Every entry is to be restated exactly; pictures are not part of the copy.

==================================================

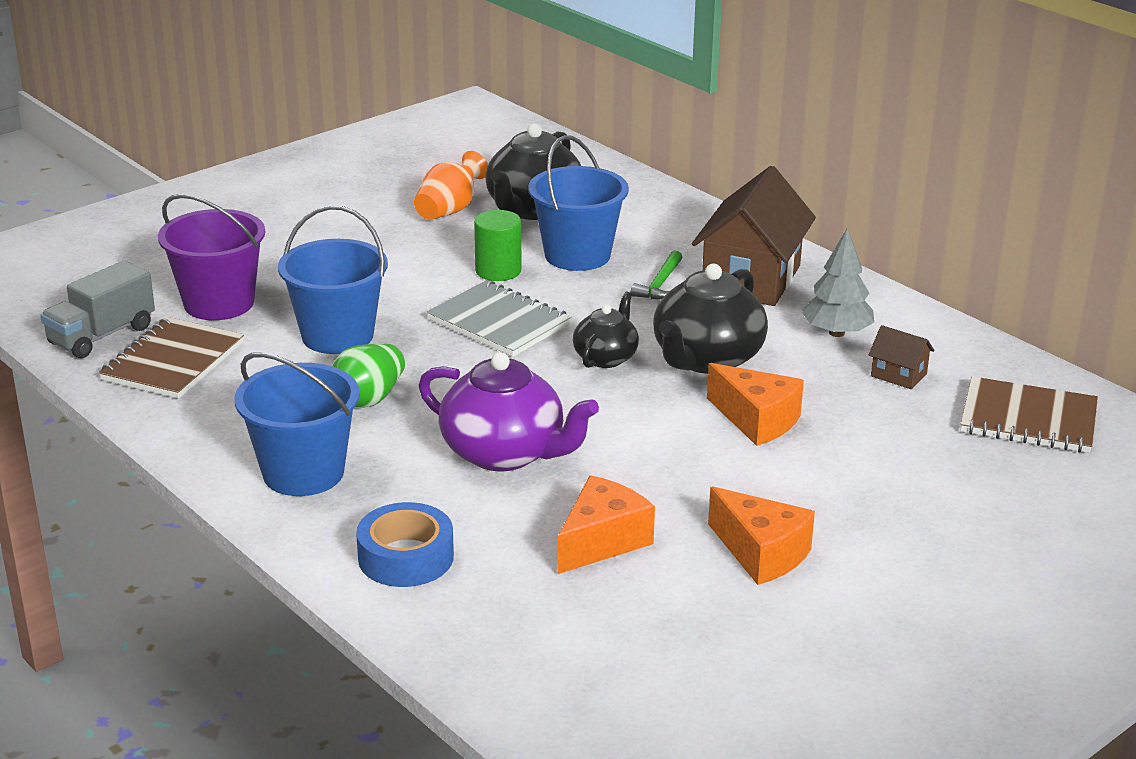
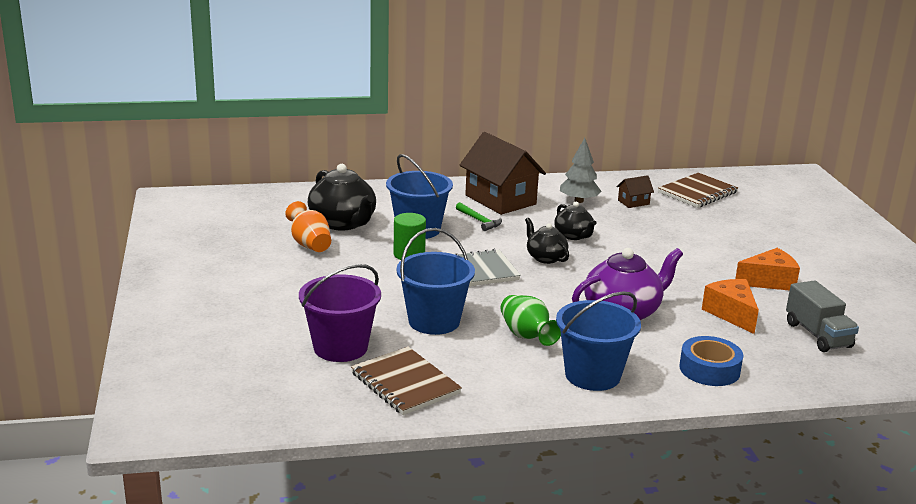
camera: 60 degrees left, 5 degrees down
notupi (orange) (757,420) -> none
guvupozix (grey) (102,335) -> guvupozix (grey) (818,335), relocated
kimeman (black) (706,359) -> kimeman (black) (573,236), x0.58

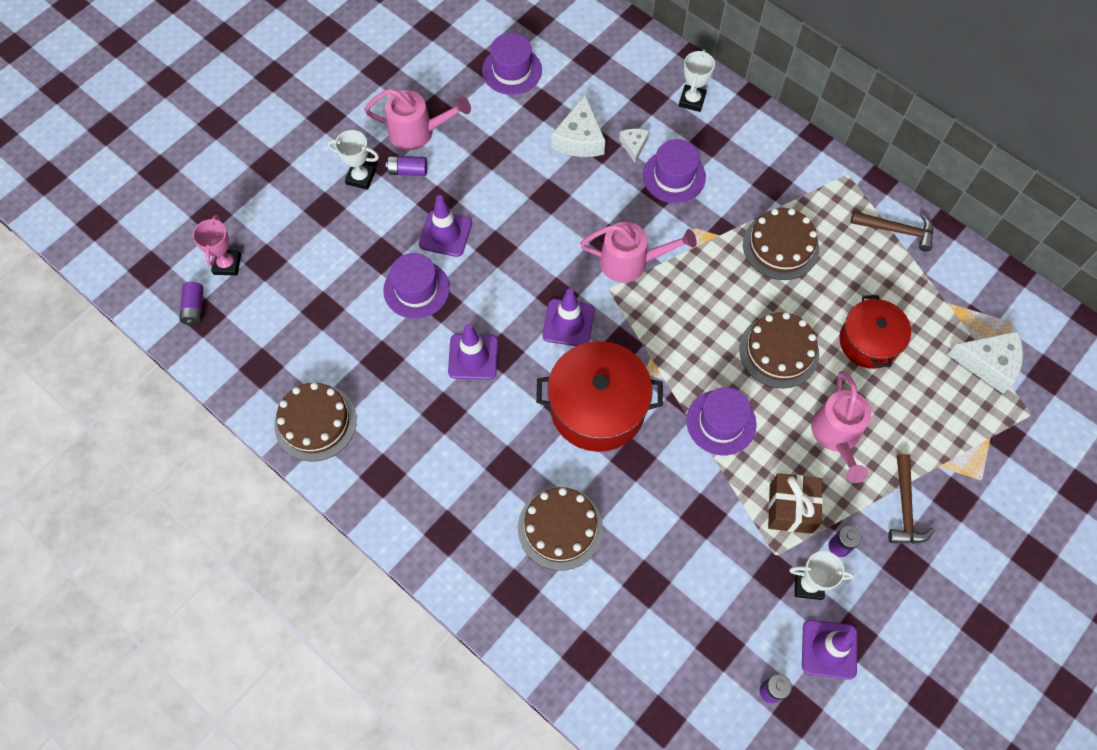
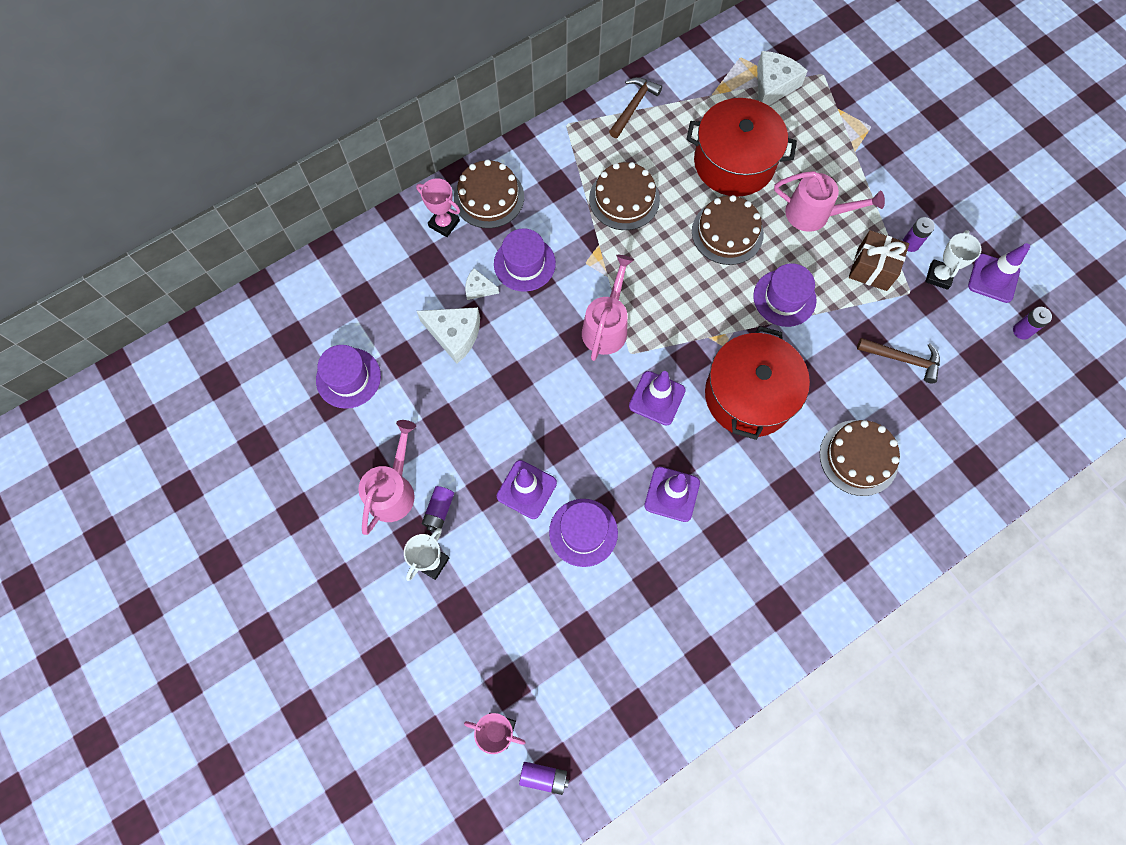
camera: 75 degrees left, 5 degrees up
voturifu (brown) (315,422) -> voturifu (brown) (489,197), relocated
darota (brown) (905,507) -> darota (brown) (902,359), relocated
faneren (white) (692,100) -> faneren (pink) (444,223)
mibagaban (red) (869,342) -> mibagaban (red) (734,162), x1.53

==================================================

▶ TASK RESULT
camera: 60 degrees left, 5 degrees down
notupi (orange) (757,420) -> none
guvupozix (grey) (102,335) -> guvupozix (grey) (818,335), relocated
kimeman (black) (706,359) -> kimeman (black) (573,236), x0.58

camera: 75 degrees left, 5 degrees up
voturifu (brown) (315,422) -> voturifu (brown) (489,197), relocated
darota (brown) (905,507) -> darota (brown) (902,359), relocated
faneren (white) (692,100) -> faneren (pink) (444,223)
mibagaban (red) (869,342) -> mibagaban (red) (734,162), x1.53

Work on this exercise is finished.